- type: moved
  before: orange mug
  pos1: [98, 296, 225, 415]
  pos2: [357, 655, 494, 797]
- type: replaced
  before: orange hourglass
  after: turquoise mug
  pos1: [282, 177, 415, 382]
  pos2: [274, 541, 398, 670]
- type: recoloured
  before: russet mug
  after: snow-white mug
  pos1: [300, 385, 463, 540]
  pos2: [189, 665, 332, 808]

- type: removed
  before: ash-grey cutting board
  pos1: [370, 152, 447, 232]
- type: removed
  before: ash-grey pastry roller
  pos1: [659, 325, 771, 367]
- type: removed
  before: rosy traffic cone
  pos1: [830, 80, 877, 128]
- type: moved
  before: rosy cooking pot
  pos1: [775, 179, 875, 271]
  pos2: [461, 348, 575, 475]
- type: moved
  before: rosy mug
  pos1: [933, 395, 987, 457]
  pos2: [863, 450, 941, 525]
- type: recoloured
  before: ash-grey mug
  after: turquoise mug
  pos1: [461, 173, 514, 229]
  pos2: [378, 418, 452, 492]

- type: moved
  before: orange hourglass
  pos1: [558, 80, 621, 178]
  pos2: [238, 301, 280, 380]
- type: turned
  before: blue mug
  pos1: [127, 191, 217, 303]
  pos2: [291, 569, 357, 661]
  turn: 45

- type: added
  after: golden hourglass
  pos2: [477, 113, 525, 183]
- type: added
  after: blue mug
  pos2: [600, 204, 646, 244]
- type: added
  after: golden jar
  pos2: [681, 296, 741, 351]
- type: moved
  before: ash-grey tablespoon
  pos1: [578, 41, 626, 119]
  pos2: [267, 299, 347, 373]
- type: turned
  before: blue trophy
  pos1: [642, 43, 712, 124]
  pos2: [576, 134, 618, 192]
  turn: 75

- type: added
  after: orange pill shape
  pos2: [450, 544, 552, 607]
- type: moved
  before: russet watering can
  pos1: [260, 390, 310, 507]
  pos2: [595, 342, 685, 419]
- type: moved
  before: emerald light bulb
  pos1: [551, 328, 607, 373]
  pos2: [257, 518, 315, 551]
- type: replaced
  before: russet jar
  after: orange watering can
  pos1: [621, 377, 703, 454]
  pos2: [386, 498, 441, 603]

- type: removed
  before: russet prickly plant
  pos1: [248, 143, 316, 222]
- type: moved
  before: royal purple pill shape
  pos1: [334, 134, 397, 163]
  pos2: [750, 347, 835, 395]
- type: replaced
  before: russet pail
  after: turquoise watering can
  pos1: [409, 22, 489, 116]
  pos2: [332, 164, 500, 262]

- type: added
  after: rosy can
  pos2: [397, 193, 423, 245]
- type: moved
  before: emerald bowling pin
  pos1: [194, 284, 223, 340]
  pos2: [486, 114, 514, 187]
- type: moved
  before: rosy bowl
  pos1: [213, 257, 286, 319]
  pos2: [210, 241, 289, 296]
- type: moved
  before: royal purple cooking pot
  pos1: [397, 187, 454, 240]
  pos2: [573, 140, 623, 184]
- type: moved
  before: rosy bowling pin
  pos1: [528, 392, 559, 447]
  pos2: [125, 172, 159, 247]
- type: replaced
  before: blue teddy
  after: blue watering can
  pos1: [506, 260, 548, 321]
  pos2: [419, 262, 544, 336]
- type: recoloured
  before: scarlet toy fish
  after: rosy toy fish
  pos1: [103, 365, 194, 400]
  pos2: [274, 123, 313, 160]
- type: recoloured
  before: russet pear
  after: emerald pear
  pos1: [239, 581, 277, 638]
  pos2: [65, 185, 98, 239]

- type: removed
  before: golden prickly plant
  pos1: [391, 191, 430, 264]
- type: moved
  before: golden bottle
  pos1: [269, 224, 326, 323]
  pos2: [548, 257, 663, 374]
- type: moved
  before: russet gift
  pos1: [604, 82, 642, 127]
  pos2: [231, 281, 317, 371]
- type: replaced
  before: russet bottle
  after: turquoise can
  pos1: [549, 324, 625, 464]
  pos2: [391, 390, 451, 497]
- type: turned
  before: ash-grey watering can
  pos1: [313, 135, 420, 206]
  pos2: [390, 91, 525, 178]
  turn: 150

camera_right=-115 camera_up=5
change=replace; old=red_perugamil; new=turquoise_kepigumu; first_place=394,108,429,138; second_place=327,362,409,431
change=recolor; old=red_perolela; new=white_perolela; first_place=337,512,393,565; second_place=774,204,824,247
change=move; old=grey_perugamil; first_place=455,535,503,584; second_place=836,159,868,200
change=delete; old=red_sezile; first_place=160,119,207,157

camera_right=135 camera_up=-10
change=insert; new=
= = = = =
## Problem requirements
Extract the complete listing above, reproducing each line exactly.

## Finished task
- type: moved
  before: orange mug
  pos1: [98, 296, 225, 415]
  pos2: [357, 655, 494, 797]
- type: replaced
  before: orange hourglass
  after: turquoise mug
  pos1: [282, 177, 415, 382]
  pos2: [274, 541, 398, 670]
- type: recoloured
  before: russet mug
  after: snow-white mug
  pos1: [300, 385, 463, 540]
  pos2: [189, 665, 332, 808]

- type: removed
  before: ash-grey cutting board
  pos1: [370, 152, 447, 232]
- type: removed
  before: ash-grey pastry roller
  pos1: [659, 325, 771, 367]
- type: removed
  before: rosy traffic cone
  pos1: [830, 80, 877, 128]
- type: moved
  before: rosy cooking pot
  pos1: [775, 179, 875, 271]
  pos2: [461, 348, 575, 475]
- type: moved
  before: rosy mug
  pos1: [933, 395, 987, 457]
  pos2: [863, 450, 941, 525]
- type: recoloured
  before: ash-grey mug
  after: turquoise mug
  pos1: [461, 173, 514, 229]
  pos2: [378, 418, 452, 492]

- type: moved
  before: orange hourglass
  pos1: [558, 80, 621, 178]
  pos2: [238, 301, 280, 380]
- type: turned
  before: blue mug
  pos1: [127, 191, 217, 303]
  pos2: [291, 569, 357, 661]
  turn: 45

- type: added
  after: golden hourglass
  pos2: [477, 113, 525, 183]
- type: added
  after: blue mug
  pos2: [600, 204, 646, 244]
- type: added
  after: golden jar
  pos2: [681, 296, 741, 351]
- type: moved
  before: ash-grey tablespoon
  pos1: [578, 41, 626, 119]
  pos2: [267, 299, 347, 373]
- type: turned
  before: blue trophy
  pos1: [642, 43, 712, 124]
  pos2: [576, 134, 618, 192]
  turn: 75

- type: added
  after: orange pill shape
  pos2: [450, 544, 552, 607]
- type: moved
  before: russet watering can
  pos1: [260, 390, 310, 507]
  pos2: [595, 342, 685, 419]
- type: moved
  before: emerald light bulb
  pos1: [551, 328, 607, 373]
  pos2: [257, 518, 315, 551]
- type: replaced
  before: russet jar
  after: orange watering can
  pos1: [621, 377, 703, 454]
  pos2: [386, 498, 441, 603]

- type: removed
  before: russet prickly plant
  pos1: [248, 143, 316, 222]
- type: moved
  before: royal purple pill shape
  pos1: [334, 134, 397, 163]
  pos2: [750, 347, 835, 395]
- type: replaced
  before: russet pail
  after: turquoise watering can
  pos1: [409, 22, 489, 116]
  pos2: [332, 164, 500, 262]

- type: added
  after: rosy can
  pos2: [397, 193, 423, 245]
- type: moved
  before: emerald bowling pin
  pos1: [194, 284, 223, 340]
  pos2: [486, 114, 514, 187]
- type: moved
  before: rosy bowl
  pos1: [213, 257, 286, 319]
  pos2: [210, 241, 289, 296]
- type: moved
  before: royal purple cooking pot
  pos1: [397, 187, 454, 240]
  pos2: [573, 140, 623, 184]
- type: moved
  before: rosy bowling pin
  pos1: [528, 392, 559, 447]
  pos2: [125, 172, 159, 247]
- type: replaced
  before: blue teddy
  after: blue watering can
  pos1: [506, 260, 548, 321]
  pos2: [419, 262, 544, 336]
- type: recoloured
  before: scarlet toy fish
  after: rosy toy fish
  pos1: [103, 365, 194, 400]
  pos2: [274, 123, 313, 160]
- type: recoloured
  before: russet pear
  after: emerald pear
  pos1: [239, 581, 277, 638]
  pos2: [65, 185, 98, 239]

- type: removed
  before: golden prickly plant
  pos1: [391, 191, 430, 264]
- type: moved
  before: golden bottle
  pos1: [269, 224, 326, 323]
  pos2: [548, 257, 663, 374]
- type: moved
  before: russet gift
  pos1: [604, 82, 642, 127]
  pos2: [231, 281, 317, 371]
- type: replaced
  before: russet bottle
  after: turquoise can
  pos1: [549, 324, 625, 464]
  pos2: [391, 390, 451, 497]
- type: turned
  before: ash-grey watering can
  pos1: [313, 135, 420, 206]
  pos2: [390, 91, 525, 178]
  turn: 150

camera_right=-115 camera_up=5
change=replace; old=red_perugamil; new=turquoise_kepigumu; first_place=394,108,429,138; second_place=327,362,409,431
change=recolor; old=red_perolela; new=white_perolela; first_place=337,512,393,565; second_place=774,204,824,247
change=move; old=grey_perugamil; first_place=455,535,503,584; second_place=836,159,868,200
change=delete; old=red_sezile; first_place=160,119,207,157

camera_right=135 camera_up=-10
change=insert; new=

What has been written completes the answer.